## Directions for this task
Please copy out the entries below exactly, beginning with the line that contains "before: green_fizuzi" and ending with the line that contains "after: turquoise_bobikazik", and include nothing outside that span.

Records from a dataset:
+---+
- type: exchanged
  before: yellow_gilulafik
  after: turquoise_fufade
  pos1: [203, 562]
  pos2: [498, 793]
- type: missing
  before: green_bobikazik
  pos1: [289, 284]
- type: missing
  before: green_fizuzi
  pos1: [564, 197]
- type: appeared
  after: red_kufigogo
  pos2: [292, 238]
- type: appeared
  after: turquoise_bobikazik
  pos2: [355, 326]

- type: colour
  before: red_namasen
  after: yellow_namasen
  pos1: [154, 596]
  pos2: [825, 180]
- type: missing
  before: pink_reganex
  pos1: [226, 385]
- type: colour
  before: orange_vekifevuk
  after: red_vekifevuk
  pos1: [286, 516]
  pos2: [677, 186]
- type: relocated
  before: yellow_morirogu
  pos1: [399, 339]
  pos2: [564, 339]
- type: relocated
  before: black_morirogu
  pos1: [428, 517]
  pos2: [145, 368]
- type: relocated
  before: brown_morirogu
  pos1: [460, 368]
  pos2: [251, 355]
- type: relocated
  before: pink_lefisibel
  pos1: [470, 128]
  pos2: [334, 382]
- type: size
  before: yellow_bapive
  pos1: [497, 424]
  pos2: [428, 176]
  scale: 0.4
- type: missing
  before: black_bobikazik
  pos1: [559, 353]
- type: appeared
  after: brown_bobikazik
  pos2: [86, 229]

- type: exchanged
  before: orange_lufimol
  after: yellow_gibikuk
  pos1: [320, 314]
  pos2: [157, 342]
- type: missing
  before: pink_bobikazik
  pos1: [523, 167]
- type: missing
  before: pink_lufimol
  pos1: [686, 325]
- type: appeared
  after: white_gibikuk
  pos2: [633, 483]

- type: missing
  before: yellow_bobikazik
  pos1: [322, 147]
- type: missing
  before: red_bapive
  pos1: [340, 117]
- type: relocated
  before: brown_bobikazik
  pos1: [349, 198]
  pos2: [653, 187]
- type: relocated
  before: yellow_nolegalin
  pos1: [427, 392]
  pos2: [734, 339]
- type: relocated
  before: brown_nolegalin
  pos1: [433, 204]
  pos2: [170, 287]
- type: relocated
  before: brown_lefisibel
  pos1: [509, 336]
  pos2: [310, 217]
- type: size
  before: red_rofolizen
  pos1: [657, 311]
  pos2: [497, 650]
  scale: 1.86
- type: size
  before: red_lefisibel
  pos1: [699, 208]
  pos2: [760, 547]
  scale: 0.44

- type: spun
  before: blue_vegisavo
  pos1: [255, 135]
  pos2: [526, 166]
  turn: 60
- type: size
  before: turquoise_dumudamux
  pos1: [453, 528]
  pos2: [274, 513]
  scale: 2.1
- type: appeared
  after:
+---+
## Answer box
  before: green_fizuzi
  pos1: [564, 197]
- type: appeared
  after: red_kufigogo
  pos2: [292, 238]
- type: appeared
  after: turquoise_bobikazik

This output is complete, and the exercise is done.